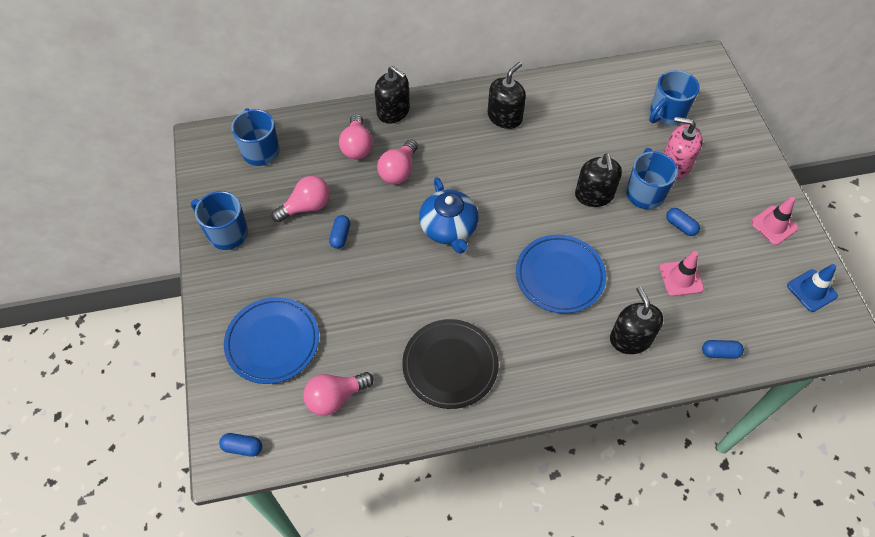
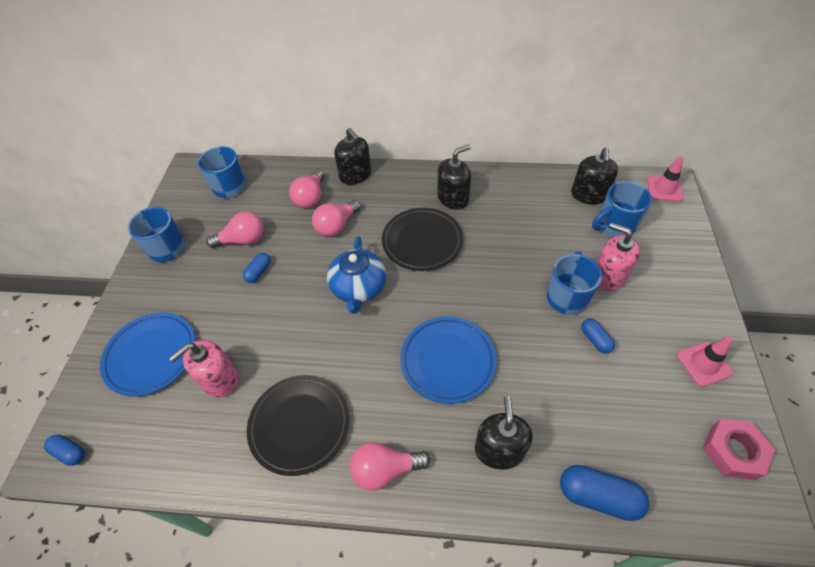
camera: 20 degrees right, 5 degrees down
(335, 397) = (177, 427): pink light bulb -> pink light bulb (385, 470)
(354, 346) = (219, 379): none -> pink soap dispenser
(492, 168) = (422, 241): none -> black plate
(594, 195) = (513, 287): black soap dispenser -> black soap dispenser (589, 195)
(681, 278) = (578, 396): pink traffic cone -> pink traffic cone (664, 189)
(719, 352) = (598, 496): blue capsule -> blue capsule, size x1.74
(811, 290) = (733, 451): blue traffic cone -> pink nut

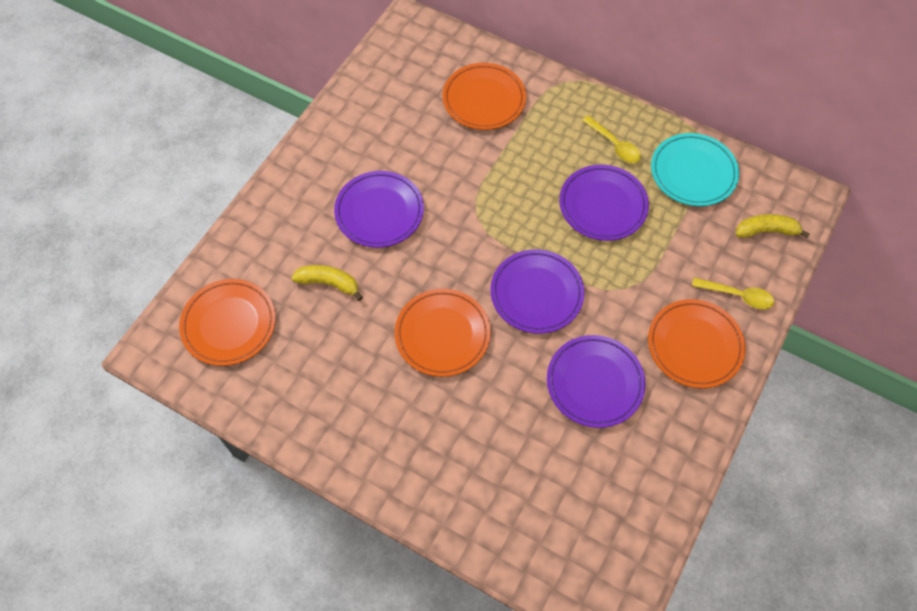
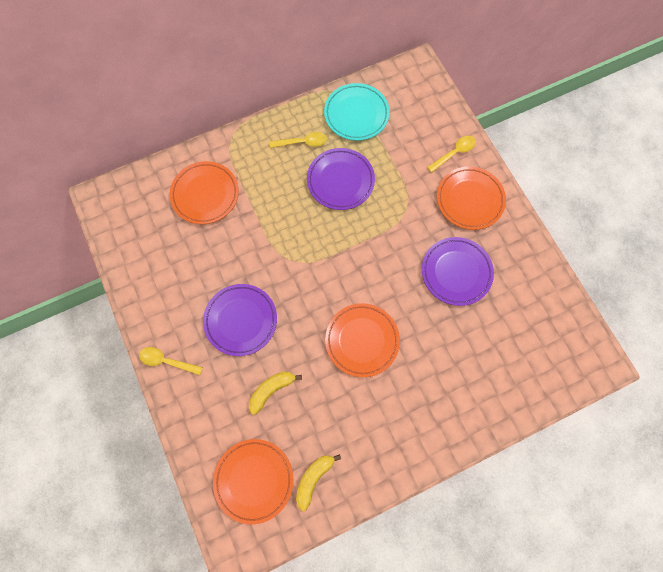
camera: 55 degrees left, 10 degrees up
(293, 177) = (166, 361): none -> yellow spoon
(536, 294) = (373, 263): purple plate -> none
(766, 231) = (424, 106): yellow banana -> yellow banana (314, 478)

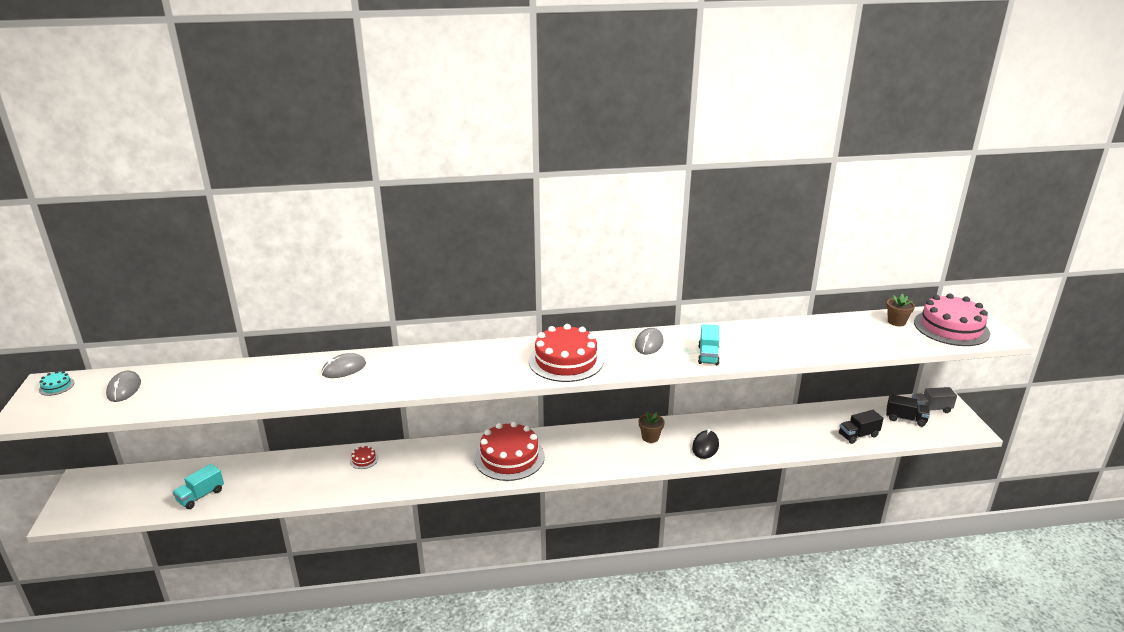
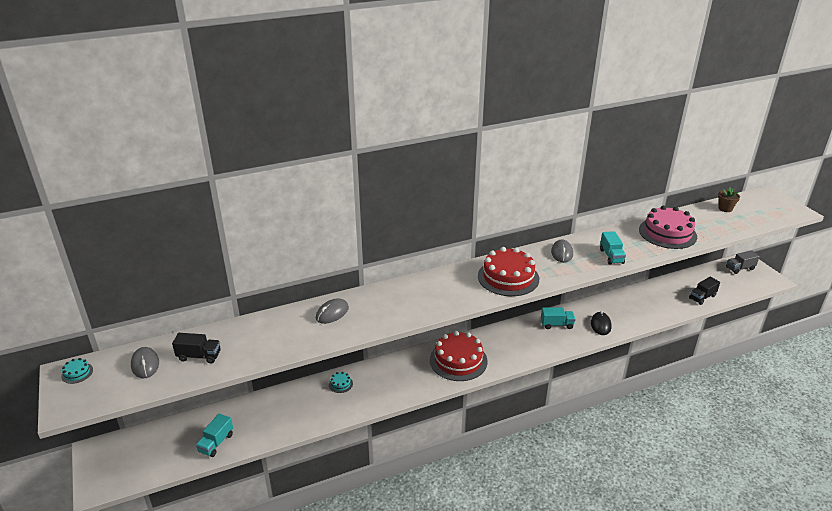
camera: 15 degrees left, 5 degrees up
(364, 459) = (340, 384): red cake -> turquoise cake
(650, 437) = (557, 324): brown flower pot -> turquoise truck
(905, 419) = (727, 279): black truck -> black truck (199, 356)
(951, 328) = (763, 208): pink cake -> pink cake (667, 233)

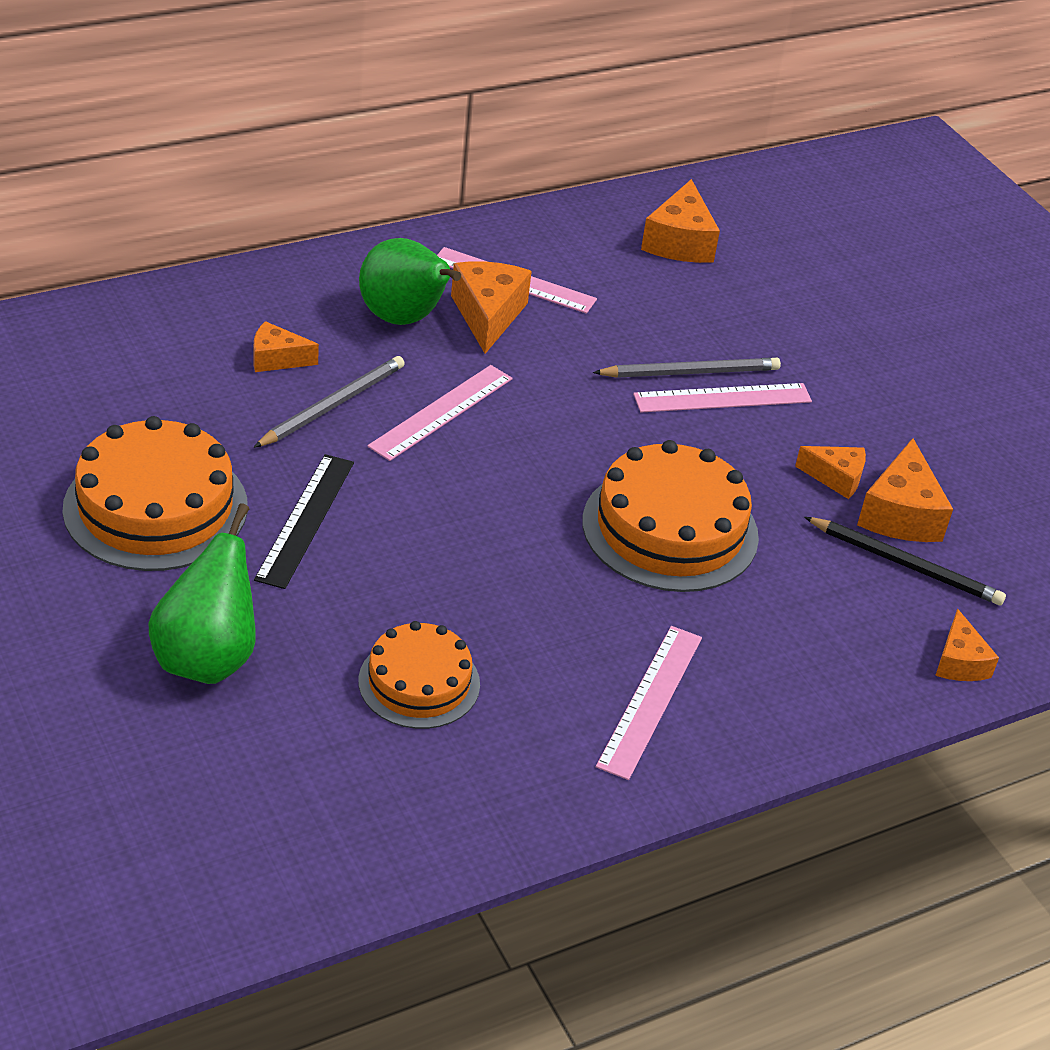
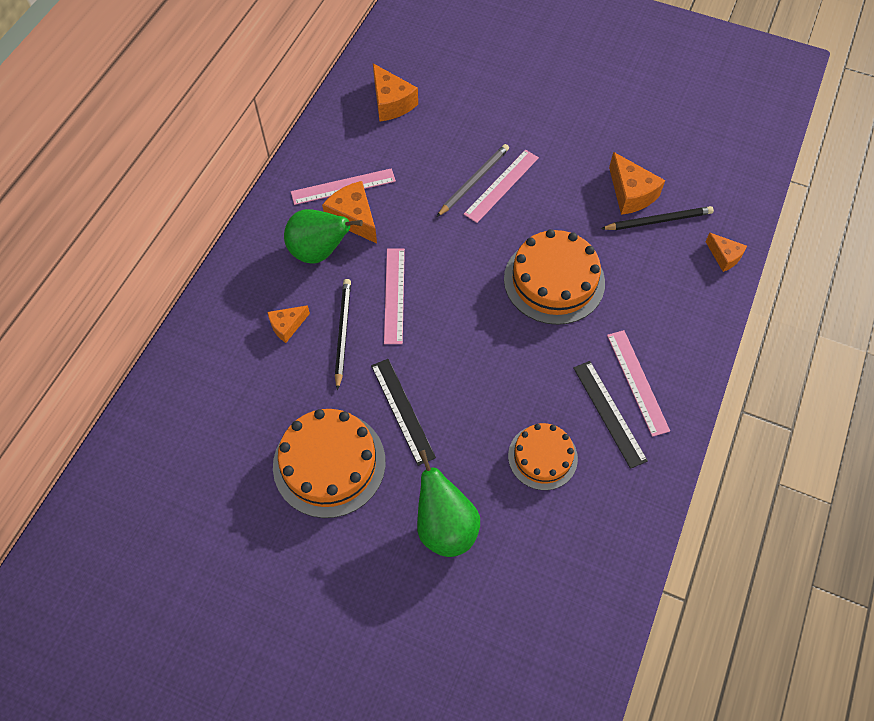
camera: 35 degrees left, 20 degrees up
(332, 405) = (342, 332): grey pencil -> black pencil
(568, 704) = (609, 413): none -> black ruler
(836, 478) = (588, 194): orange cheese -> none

#### [REQUIRED WORK]
Take each line from the records and copy it unchanged, leaving images out.

#### [PROBLEM SOLUTION]
camera: 20 degrees right, 5 degrees down
(335, 397) = (177, 427): pink light bulb -> pink light bulb (385, 470)
(354, 346) = (219, 379): none -> pink soap dispenser
(492, 168) = (422, 241): none -> black plate
(594, 195) = (513, 287): black soap dispenser -> black soap dispenser (589, 195)
(681, 278) = (578, 396): pink traffic cone -> pink traffic cone (664, 189)
(719, 352) = (598, 496): blue capsule -> blue capsule, size x1.74
(811, 290) = (733, 451): blue traffic cone -> pink nut

camera: 55 degrees left, 10 degrees up
(293, 177) = (166, 361): none -> yellow spoon
(536, 294) = (373, 263): purple plate -> none
(766, 231) = (424, 106): yellow banana -> yellow banana (314, 478)

camera: 15 degrees left, 5 degrees up
(364, 459) = (340, 384): red cake -> turquoise cake
(650, 437) = (557, 324): brown flower pot -> turquoise truck
(905, 419) = (727, 279): black truck -> black truck (199, 356)
(951, 328) = (763, 208): pink cake -> pink cake (667, 233)

camera: 35 degrees left, 20 degrees up
(332, 405) = (342, 332): grey pencil -> black pencil
(568, 704) = (609, 413): none -> black ruler
(836, 478) = (588, 194): orange cheese -> none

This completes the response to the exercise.